§ **Aim**
Retype every one of the items below word for word, keeping each line in the same order and form.

(Scene-based spatial questions)
>> Begin

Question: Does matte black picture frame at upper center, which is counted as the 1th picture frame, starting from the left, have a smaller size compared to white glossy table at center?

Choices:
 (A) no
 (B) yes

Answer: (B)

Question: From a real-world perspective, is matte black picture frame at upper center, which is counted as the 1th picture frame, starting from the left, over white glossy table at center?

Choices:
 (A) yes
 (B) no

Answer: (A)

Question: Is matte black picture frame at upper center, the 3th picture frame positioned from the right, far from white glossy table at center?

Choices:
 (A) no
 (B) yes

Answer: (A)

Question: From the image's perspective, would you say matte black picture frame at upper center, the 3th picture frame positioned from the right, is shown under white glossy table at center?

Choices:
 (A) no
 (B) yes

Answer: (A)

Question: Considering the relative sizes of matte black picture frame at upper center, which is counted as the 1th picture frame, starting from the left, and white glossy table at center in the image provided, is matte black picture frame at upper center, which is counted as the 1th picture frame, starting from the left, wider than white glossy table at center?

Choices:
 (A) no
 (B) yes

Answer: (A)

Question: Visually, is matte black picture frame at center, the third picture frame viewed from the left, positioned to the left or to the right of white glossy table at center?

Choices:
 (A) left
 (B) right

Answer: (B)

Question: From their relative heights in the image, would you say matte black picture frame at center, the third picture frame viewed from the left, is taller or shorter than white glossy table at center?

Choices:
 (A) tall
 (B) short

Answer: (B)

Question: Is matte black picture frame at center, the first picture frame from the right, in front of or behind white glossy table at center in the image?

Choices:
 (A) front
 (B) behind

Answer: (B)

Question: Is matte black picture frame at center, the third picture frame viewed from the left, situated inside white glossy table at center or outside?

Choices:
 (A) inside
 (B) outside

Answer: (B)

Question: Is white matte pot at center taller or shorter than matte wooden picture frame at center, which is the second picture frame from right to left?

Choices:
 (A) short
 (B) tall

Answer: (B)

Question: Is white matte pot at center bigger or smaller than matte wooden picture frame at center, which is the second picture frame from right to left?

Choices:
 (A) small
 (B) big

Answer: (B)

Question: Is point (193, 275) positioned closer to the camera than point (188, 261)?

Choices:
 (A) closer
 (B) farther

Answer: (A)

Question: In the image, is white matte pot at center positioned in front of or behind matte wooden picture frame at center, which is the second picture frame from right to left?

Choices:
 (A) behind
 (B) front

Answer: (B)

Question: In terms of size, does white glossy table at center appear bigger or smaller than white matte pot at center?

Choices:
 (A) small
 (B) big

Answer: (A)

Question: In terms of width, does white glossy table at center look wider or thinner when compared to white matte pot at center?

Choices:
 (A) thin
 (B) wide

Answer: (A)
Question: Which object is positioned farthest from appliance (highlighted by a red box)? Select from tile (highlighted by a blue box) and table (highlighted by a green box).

>> End

§ **Output for this exercise**
Question: Does matte black picture frame at upper center, which is counted as the 1th picture frame, starting from the left, have a smaller size compared to white glossy table at center?

Choices:
 (A) no
 (B) yes

Answer: (B)

Question: From a real-world perspective, is matte black picture frame at upper center, which is counted as the 1th picture frame, starting from the left, over white glossy table at center?

Choices:
 (A) yes
 (B) no

Answer: (A)

Question: Is matte black picture frame at upper center, the 3th picture frame positioned from the right, far from white glossy table at center?

Choices:
 (A) no
 (B) yes

Answer: (A)

Question: From the image's perspective, would you say matte black picture frame at upper center, the 3th picture frame positioned from the right, is shown under white glossy table at center?

Choices:
 (A) no
 (B) yes

Answer: (A)

Question: Considering the relative sizes of matte black picture frame at upper center, which is counted as the 1th picture frame, starting from the left, and white glossy table at center in the image provided, is matte black picture frame at upper center, which is counted as the 1th picture frame, starting from the left, wider than white glossy table at center?

Choices:
 (A) no
 (B) yes

Answer: (A)

Question: Visually, is matte black picture frame at center, the third picture frame viewed from the left, positioned to the left or to the right of white glossy table at center?

Choices:
 (A) left
 (B) right

Answer: (B)

Question: From their relative heights in the image, would you say matte black picture frame at center, the third picture frame viewed from the left, is taller or shorter than white glossy table at center?

Choices:
 (A) tall
 (B) short

Answer: (B)

Question: Is matte black picture frame at center, the first picture frame from the right, in front of or behind white glossy table at center in the image?

Choices:
 (A) front
 (B) behind

Answer: (B)

Question: Is matte black picture frame at center, the third picture frame viewed from the left, situated inside white glossy table at center or outside?

Choices:
 (A) inside
 (B) outside

Answer: (B)

Question: Is white matte pot at center taller or shorter than matte wooden picture frame at center, which is the second picture frame from right to left?

Choices:
 (A) short
 (B) tall

Answer: (B)

Question: Is white matte pot at center bigger or smaller than matte wooden picture frame at center, which is the second picture frame from right to left?

Choices:
 (A) small
 (B) big

Answer: (B)

Question: Is point (193, 275) positioned closer to the camera than point (188, 261)?

Choices:
 (A) closer
 (B) farther

Answer: (A)

Question: In the image, is white matte pot at center positioned in front of or behind matte wooden picture frame at center, which is the second picture frame from right to left?

Choices:
 (A) behind
 (B) front

Answer: (B)

Question: In terms of size, does white glossy table at center appear bigger or smaller than white matte pot at center?

Choices:
 (A) small
 (B) big

Answer: (A)

Question: In terms of width, does white glossy table at center look wider or thinner when compared to white matte pot at center?

Choices:
 (A) thin
 (B) wide

Answer: (A)
Question: Which object is positioned farthest from appliance (highlighted by a red box)? Select from tile (highlighted by a blue box) and table (highlighted by a green box).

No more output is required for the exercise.